WORK REQUEST: Reproduce the entries below exactly, but only from the line containing "75 degrees clockwise" to the line containing "eyeglasses <439 61>", inclusive.

----- SUPPLIED DATA -----

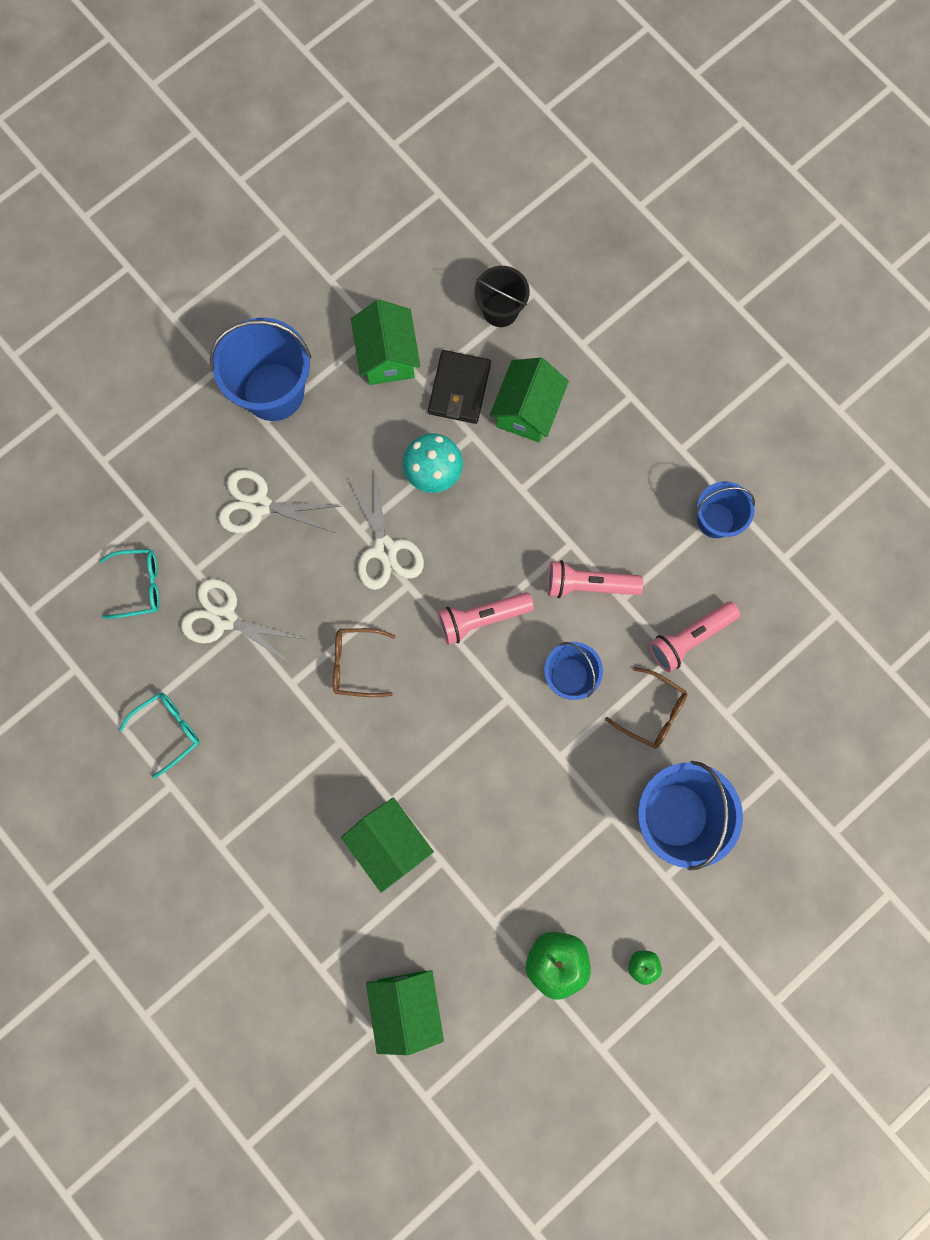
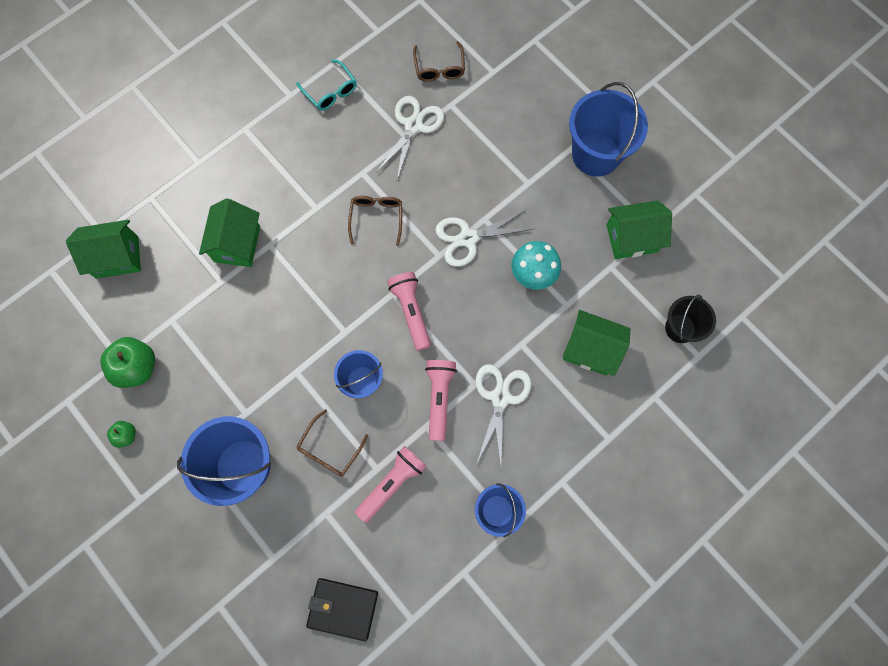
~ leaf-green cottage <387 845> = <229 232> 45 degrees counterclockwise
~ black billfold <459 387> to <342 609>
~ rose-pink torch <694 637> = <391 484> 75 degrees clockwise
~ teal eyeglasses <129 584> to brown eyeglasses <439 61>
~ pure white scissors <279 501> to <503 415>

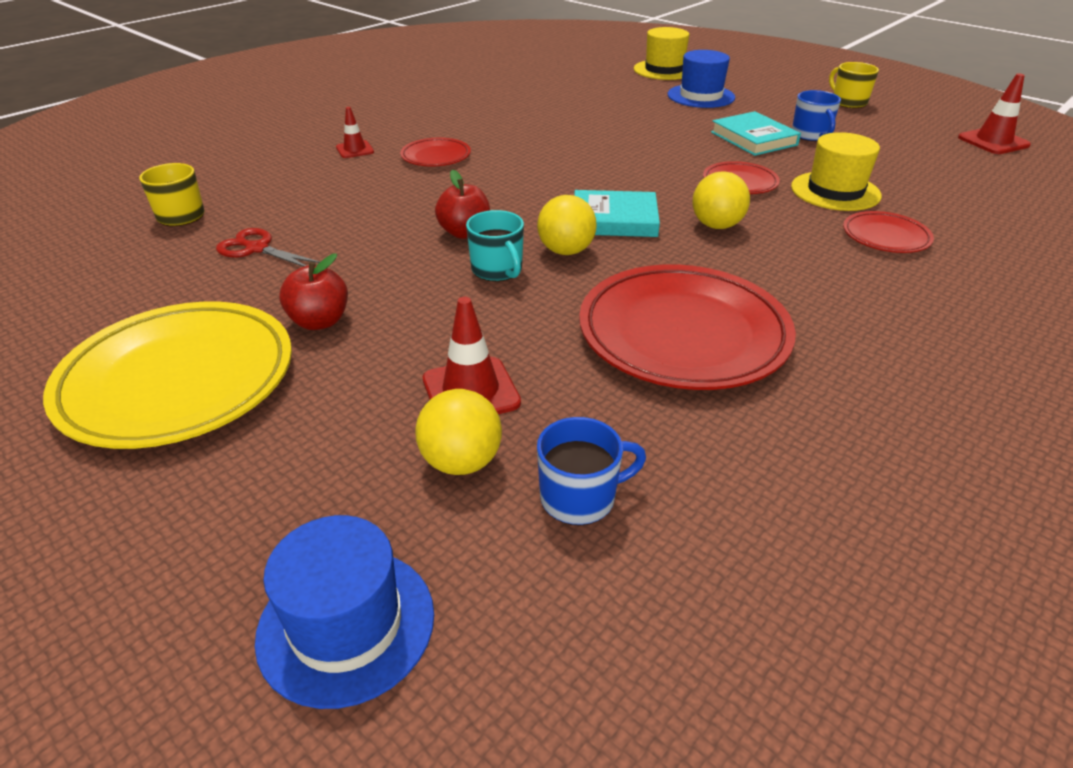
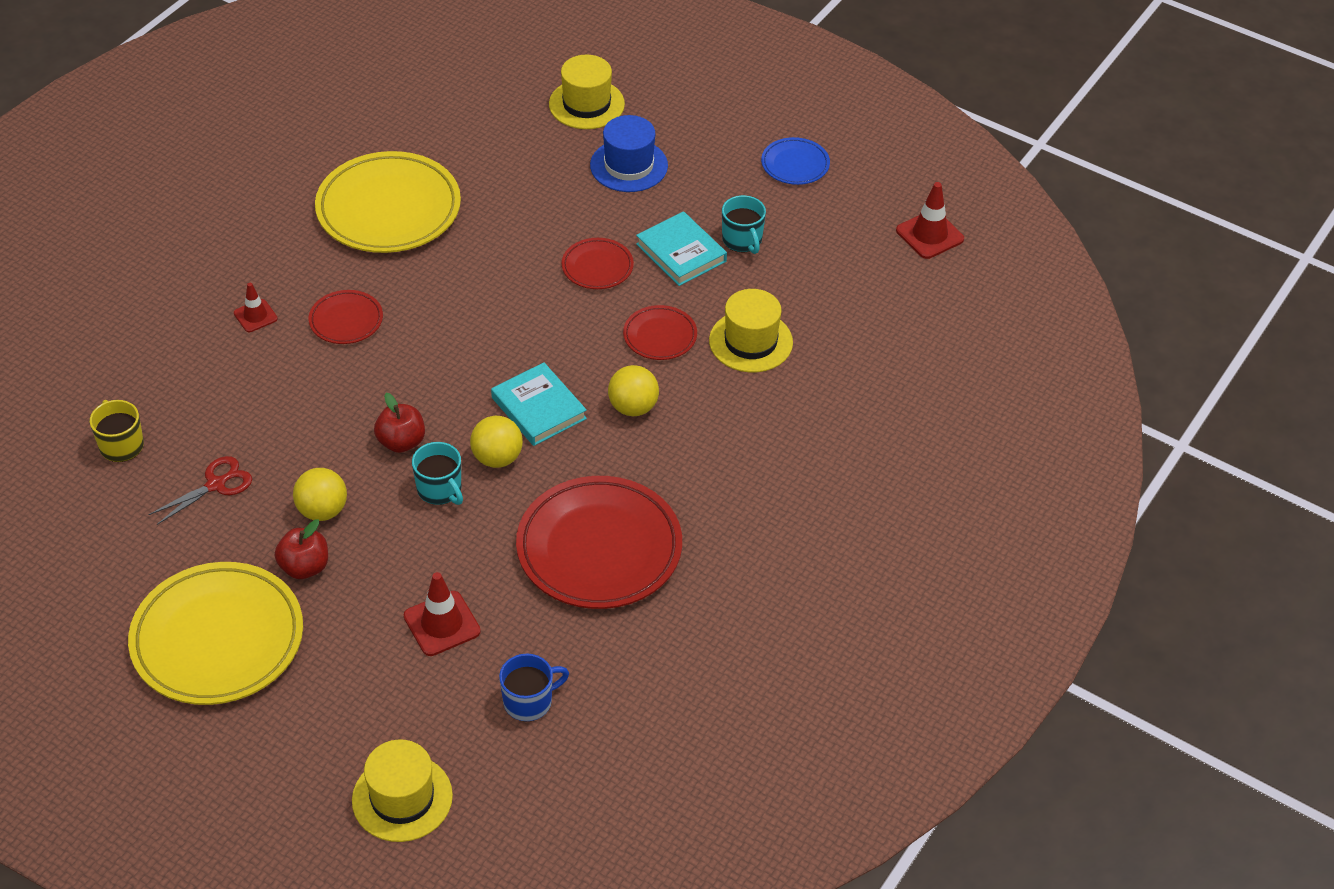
~ crimson scissors <268 247> = <200 490> 120 degrees clockwise
~ golden play ball <458 432> to <320 494>
+ golden flat dish <388 202>
~ cobalt hat <344 612> to golden hat <402 790>
~ teal hardcover <617 213> = <539 404> 60 degrees clockwise
~ crimson flat dish <888 232> to <598 263>
~ cobalt coffee mug <816 115> to teal coffee mug <744 224>
~ golden coffee mug <854 85> to cobalt flat dish <795 161>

-----

ANSWER AREA:
~ rose-pink torch <694 637> = <391 484> 75 degrees clockwise
~ teal eyeglasses <129 584> to brown eyeglasses <439 61>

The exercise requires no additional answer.